» EXERCISE PROMPT:
The answer must consist solely of the lines below starting at the one containing "red plate F4:G6" and ending at the one containing "purple plate K9:L9 level 1 -> none", repeated exactly, with both ends included and all pictures omitted.

» DATA FOR THE TASK:
┏━━
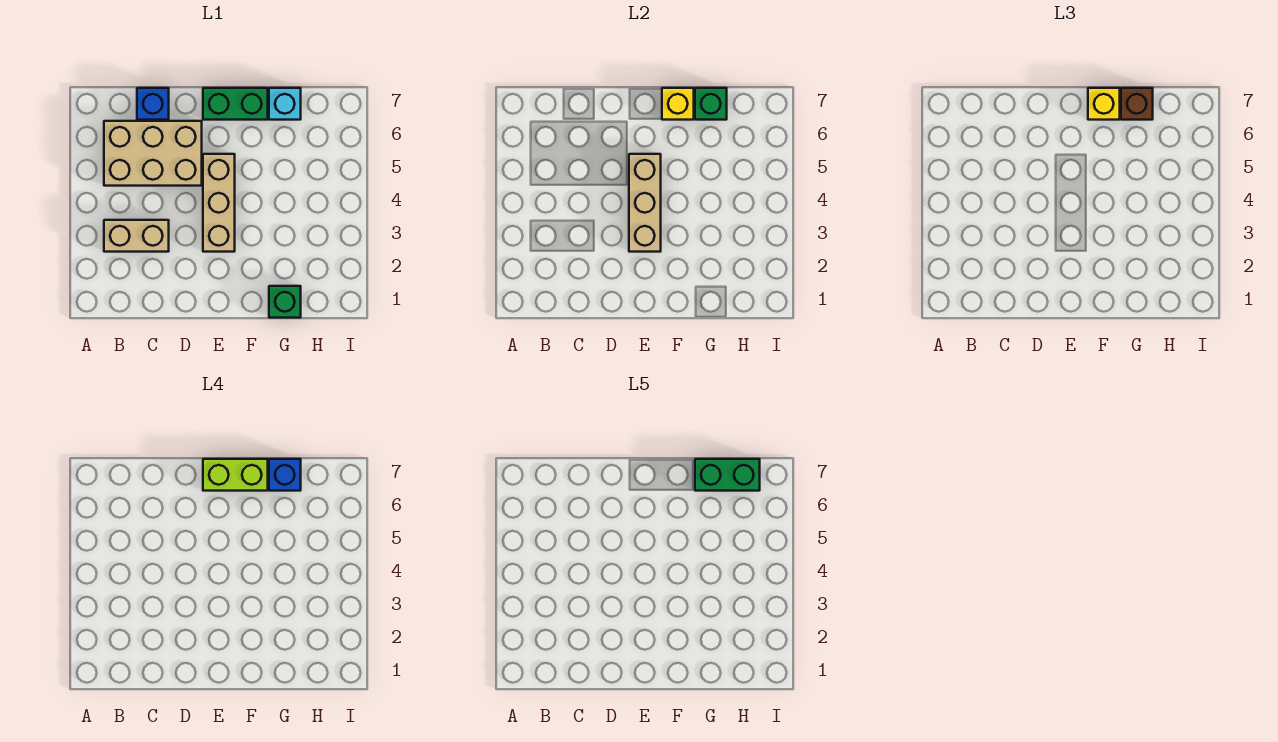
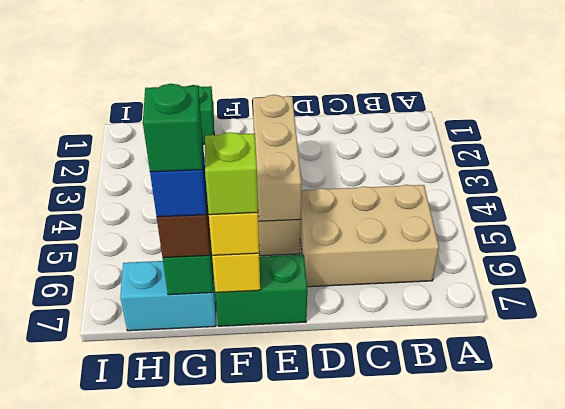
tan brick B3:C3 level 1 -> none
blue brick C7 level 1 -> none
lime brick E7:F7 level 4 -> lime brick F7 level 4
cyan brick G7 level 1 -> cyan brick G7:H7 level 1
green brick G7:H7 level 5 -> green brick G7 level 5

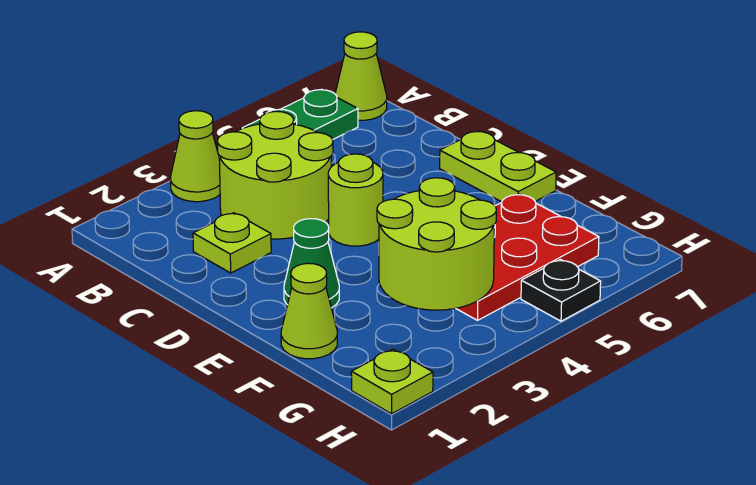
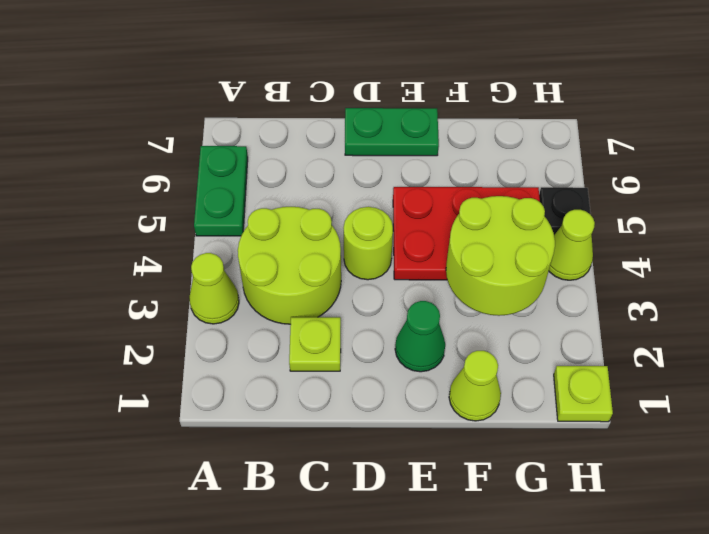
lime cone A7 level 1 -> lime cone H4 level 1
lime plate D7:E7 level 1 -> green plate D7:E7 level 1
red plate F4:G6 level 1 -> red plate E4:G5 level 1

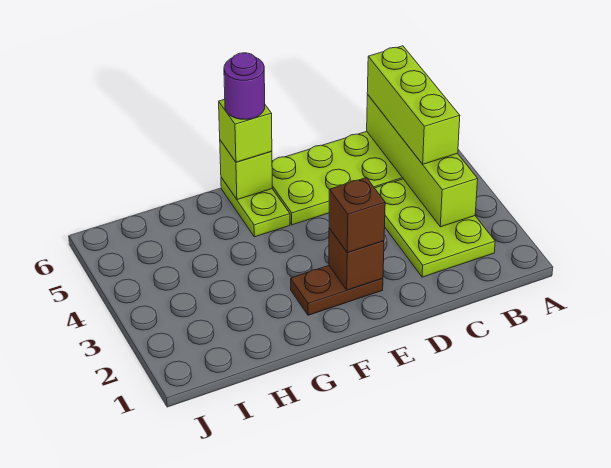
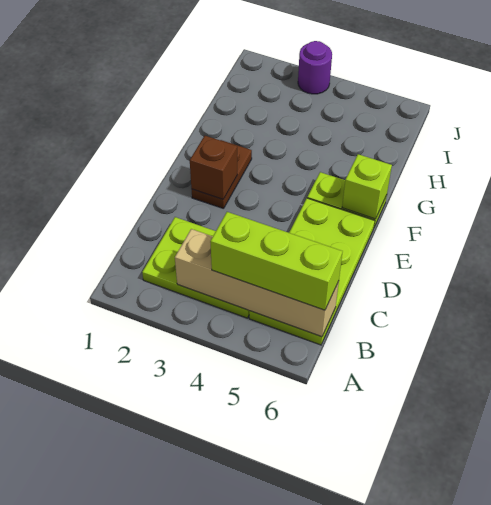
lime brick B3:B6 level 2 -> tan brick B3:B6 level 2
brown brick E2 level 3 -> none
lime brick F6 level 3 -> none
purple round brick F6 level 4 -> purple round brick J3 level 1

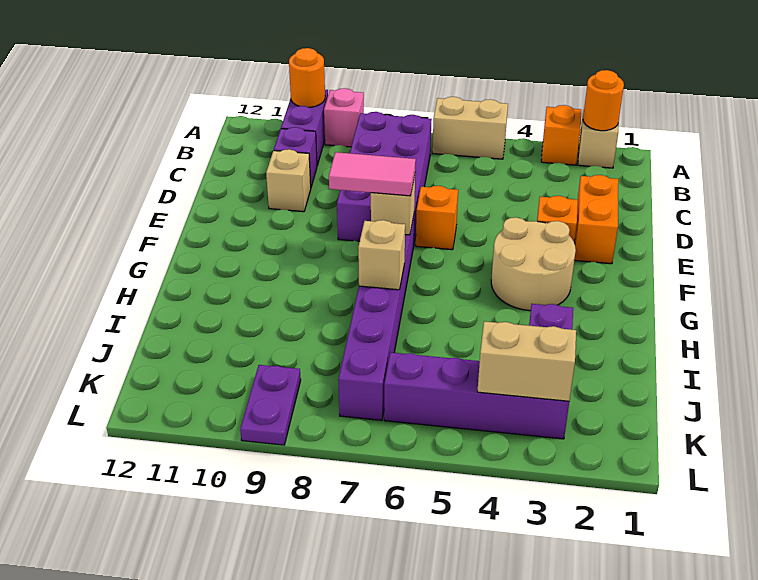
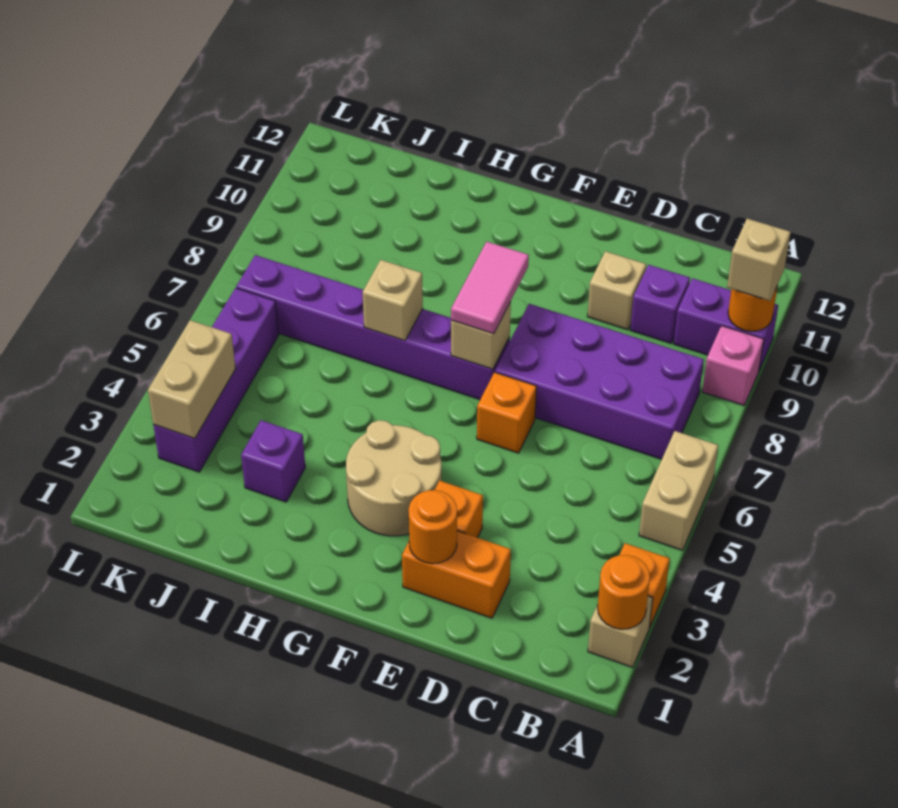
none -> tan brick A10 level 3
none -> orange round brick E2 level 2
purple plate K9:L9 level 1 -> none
┗━━
┏━━
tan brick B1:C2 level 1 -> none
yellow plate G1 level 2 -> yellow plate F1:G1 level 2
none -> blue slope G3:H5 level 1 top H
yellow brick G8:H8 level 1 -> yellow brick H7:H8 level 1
┗━━
» PROBLEM SOLUTION:
red plate F4:G6 level 1 -> red plate E4:G5 level 1

lime brick B3:B6 level 2 -> tan brick B3:B6 level 2
brown brick E2 level 3 -> none
lime brick F6 level 3 -> none
purple round brick F6 level 4 -> purple round brick J3 level 1

none -> tan brick A10 level 3
none -> orange round brick E2 level 2
purple plate K9:L9 level 1 -> none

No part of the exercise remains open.